■ PROBLEM DESCRIPTION:
From the first line to the last, return the data exactly as written.

◇ ◇ ◇ ◇ ◇ ◇ ◇

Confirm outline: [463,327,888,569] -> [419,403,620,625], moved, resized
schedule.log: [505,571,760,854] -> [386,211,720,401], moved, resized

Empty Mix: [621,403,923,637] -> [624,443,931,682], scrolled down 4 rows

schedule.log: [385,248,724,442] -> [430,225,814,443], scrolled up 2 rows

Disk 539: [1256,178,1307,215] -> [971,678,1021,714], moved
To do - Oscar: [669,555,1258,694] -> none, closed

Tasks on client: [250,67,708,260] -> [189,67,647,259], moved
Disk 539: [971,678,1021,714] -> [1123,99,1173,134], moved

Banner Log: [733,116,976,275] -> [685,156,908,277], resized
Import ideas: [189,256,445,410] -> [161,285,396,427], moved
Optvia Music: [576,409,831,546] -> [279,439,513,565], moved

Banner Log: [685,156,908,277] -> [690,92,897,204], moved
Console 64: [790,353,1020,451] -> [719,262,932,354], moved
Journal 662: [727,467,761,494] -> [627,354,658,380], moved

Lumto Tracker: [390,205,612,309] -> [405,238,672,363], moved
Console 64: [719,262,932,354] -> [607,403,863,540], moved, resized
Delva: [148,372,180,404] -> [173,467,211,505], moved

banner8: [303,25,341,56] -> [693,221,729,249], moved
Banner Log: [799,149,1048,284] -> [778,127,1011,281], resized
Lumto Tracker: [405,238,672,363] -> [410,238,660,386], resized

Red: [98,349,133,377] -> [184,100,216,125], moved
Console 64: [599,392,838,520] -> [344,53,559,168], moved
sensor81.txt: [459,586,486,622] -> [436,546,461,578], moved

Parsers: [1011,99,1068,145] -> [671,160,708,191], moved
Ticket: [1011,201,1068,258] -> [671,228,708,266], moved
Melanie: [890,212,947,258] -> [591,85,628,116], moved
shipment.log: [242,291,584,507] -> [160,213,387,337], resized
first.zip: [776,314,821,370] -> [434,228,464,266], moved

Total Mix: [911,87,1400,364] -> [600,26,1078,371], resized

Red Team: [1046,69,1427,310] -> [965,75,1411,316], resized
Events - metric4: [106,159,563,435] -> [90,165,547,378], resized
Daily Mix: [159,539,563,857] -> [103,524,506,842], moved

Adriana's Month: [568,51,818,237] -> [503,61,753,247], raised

◇ ◇ ◇ ◇ ◇ ◇ ◇

■ SOLUTION TO THE EXERCISE:
Confirm outline: [463,327,888,569] -> [419,403,620,625], moved, resized
schedule.log: [505,571,760,854] -> [386,211,720,401], moved, resized

Empty Mix: [621,403,923,637] -> [624,443,931,682], scrolled down 4 rows

schedule.log: [385,248,724,442] -> [430,225,814,443], scrolled up 2 rows

Disk 539: [1256,178,1307,215] -> [971,678,1021,714], moved
To do - Oscar: [669,555,1258,694] -> none, closed

Tasks on client: [250,67,708,260] -> [189,67,647,259], moved
Disk 539: [971,678,1021,714] -> [1123,99,1173,134], moved

Banner Log: [733,116,976,275] -> [685,156,908,277], resized
Import ideas: [189,256,445,410] -> [161,285,396,427], moved
Optvia Music: [576,409,831,546] -> [279,439,513,565], moved

Banner Log: [685,156,908,277] -> [690,92,897,204], moved
Console 64: [790,353,1020,451] -> [719,262,932,354], moved
Journal 662: [727,467,761,494] -> [627,354,658,380], moved

Lumto Tracker: [390,205,612,309] -> [405,238,672,363], moved
Console 64: [719,262,932,354] -> [607,403,863,540], moved, resized
Delva: [148,372,180,404] -> [173,467,211,505], moved

banner8: [303,25,341,56] -> [693,221,729,249], moved
Banner Log: [799,149,1048,284] -> [778,127,1011,281], resized
Lumto Tracker: [405,238,672,363] -> [410,238,660,386], resized

Red: [98,349,133,377] -> [184,100,216,125], moved
Console 64: [599,392,838,520] -> [344,53,559,168], moved
sensor81.txt: [459,586,486,622] -> [436,546,461,578], moved

Parsers: [1011,99,1068,145] -> [671,160,708,191], moved
Ticket: [1011,201,1068,258] -> [671,228,708,266], moved
Melanie: [890,212,947,258] -> [591,85,628,116], moved
shipment.log: [242,291,584,507] -> [160,213,387,337], resized
first.zip: [776,314,821,370] -> [434,228,464,266], moved

Total Mix: [911,87,1400,364] -> [600,26,1078,371], resized

Red Team: [1046,69,1427,310] -> [965,75,1411,316], resized
Events - metric4: [106,159,563,435] -> [90,165,547,378], resized
Daily Mix: [159,539,563,857] -> [103,524,506,842], moved

Adriana's Month: [568,51,818,237] -> [503,61,753,247], raised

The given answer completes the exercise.